#### Work instructions:
Take every entry below and copy it out word for word.

== Segment start ==

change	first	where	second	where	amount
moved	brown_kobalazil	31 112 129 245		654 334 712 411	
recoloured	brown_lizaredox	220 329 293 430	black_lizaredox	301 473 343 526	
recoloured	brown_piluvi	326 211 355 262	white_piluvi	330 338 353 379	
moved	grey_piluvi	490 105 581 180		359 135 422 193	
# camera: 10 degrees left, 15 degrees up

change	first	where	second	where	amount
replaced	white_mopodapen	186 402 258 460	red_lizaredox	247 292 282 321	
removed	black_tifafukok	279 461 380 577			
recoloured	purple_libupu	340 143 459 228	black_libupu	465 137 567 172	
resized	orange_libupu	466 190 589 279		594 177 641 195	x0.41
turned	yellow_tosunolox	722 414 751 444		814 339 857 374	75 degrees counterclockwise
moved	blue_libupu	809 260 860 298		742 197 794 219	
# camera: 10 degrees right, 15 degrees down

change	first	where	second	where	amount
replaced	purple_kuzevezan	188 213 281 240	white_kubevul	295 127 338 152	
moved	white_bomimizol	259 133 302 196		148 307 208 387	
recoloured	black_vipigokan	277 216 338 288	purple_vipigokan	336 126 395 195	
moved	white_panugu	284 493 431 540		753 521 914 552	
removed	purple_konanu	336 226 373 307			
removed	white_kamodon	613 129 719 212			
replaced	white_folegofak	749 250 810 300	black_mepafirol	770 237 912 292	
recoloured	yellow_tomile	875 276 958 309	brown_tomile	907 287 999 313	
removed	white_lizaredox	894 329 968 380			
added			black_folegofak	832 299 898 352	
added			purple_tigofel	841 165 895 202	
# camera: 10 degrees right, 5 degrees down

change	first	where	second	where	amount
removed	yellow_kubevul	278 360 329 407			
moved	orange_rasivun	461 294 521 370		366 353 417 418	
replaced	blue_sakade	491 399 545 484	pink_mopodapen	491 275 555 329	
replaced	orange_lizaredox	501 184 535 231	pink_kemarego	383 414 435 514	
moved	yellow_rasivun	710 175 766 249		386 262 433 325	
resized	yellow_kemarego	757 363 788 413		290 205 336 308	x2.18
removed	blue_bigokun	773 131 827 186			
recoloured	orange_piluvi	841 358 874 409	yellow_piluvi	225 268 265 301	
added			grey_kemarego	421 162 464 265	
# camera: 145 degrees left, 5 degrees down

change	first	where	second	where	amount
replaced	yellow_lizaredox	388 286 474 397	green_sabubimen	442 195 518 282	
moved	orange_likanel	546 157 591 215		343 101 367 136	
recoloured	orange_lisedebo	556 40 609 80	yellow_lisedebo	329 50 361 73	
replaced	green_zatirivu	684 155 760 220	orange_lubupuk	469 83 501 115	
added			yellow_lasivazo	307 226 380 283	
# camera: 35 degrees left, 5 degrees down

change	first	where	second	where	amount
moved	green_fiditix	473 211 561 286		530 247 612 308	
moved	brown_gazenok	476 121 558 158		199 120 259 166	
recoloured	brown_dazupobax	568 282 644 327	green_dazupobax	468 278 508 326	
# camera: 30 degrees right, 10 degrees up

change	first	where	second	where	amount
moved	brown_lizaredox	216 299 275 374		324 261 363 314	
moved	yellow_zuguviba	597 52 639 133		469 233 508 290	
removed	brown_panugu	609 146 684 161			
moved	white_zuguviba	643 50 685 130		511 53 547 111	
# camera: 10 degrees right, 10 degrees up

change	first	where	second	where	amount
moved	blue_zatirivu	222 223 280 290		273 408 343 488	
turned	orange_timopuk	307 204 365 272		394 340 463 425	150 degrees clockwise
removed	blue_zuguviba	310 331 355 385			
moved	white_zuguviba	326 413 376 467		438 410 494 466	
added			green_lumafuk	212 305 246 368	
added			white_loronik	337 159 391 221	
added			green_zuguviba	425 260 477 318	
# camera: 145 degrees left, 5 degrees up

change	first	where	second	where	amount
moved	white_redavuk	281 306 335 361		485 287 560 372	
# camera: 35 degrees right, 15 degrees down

== Segment end ==

#### Completed task:
change	first	where	second	where	amount
moved	brown_kobalazil	31 112 129 245		654 334 712 411	
recoloured	brown_lizaredox	220 329 293 430	black_lizaredox	301 473 343 526	
recoloured	brown_piluvi	326 211 355 262	white_piluvi	330 338 353 379	
moved	grey_piluvi	490 105 581 180		359 135 422 193	
# camera: 10 degrees left, 15 degrees up

change	first	where	second	where	amount
replaced	white_mopodapen	186 402 258 460	red_lizaredox	247 292 282 321	
removed	black_tifafukok	279 461 380 577			
recoloured	purple_libupu	340 143 459 228	black_libupu	465 137 567 172	
resized	orange_libupu	466 190 589 279		594 177 641 195	x0.41
turned	yellow_tosunolox	722 414 751 444		814 339 857 374	75 degrees counterclockwise
moved	blue_libupu	809 260 860 298		742 197 794 219	
# camera: 10 degrees right, 15 degrees down

change	first	where	second	where	amount
replaced	purple_kuzevezan	188 213 281 240	white_kubevul	295 127 338 152	
moved	white_bomimizol	259 133 302 196		148 307 208 387	
recoloured	black_vipigokan	277 216 338 288	purple_vipigokan	336 126 395 195	
moved	white_panugu	284 493 431 540		753 521 914 552	
removed	purple_konanu	336 226 373 307			
removed	white_kamodon	613 129 719 212			
replaced	white_folegofak	749 250 810 300	black_mepafirol	770 237 912 292	
recoloured	yellow_tomile	875 276 958 309	brown_tomile	907 287 999 313	
removed	white_lizaredox	894 329 968 380			
added			black_folegofak	832 299 898 352	
added			purple_tigofel	841 165 895 202	
# camera: 10 degrees right, 5 degrees down

change	first	where	second	where	amount
removed	yellow_kubevul	278 360 329 407			
moved	orange_rasivun	461 294 521 370		366 353 417 418	
replaced	blue_sakade	491 399 545 484	pink_mopodapen	491 275 555 329	
replaced	orange_lizaredox	501 184 535 231	pink_kemarego	383 414 435 514	
moved	yellow_rasivun	710 175 766 249		386 262 433 325	
resized	yellow_kemarego	757 363 788 413		290 205 336 308	x2.18
removed	blue_bigokun	773 131 827 186			
recoloured	orange_piluvi	841 358 874 409	yellow_piluvi	225 268 265 301	
added			grey_kemarego	421 162 464 265	
# camera: 145 degrees left, 5 degrees down

change	first	where	second	where	amount
replaced	yellow_lizaredox	388 286 474 397	green_sabubimen	442 195 518 282	
moved	orange_likanel	546 157 591 215		343 101 367 136	
recoloured	orange_lisedebo	556 40 609 80	yellow_lisedebo	329 50 361 73	
replaced	green_zatirivu	684 155 760 220	orange_lubupuk	469 83 501 115	
added			yellow_lasivazo	307 226 380 283	
# camera: 35 degrees left, 5 degrees down

change	first	where	second	where	amount
moved	green_fiditix	473 211 561 286		530 247 612 308	
moved	brown_gazenok	476 121 558 158		199 120 259 166	
recoloured	brown_dazupobax	568 282 644 327	green_dazupobax	468 278 508 326	
# camera: 30 degrees right, 10 degrees up

change	first	where	second	where	amount
moved	brown_lizaredox	216 299 275 374		324 261 363 314	
moved	yellow_zuguviba	597 52 639 133		469 233 508 290	
removed	brown_panugu	609 146 684 161			
moved	white_zuguviba	643 50 685 130		511 53 547 111	
# camera: 10 degrees right, 10 degrees up

change	first	where	second	where	amount
moved	blue_zatirivu	222 223 280 290		273 408 343 488	
turned	orange_timopuk	307 204 365 272		394 340 463 425	150 degrees clockwise
removed	blue_zuguviba	310 331 355 385			
moved	white_zuguviba	326 413 376 467		438 410 494 466	
added			green_lumafuk	212 305 246 368	
added			white_loronik	337 159 391 221	
added			green_zuguviba	425 260 477 318	
# camera: 145 degrees left, 5 degrees up

change	first	where	second	where	amount
moved	white_redavuk	281 306 335 361		485 287 560 372	
# camera: 35 degrees right, 15 degrees down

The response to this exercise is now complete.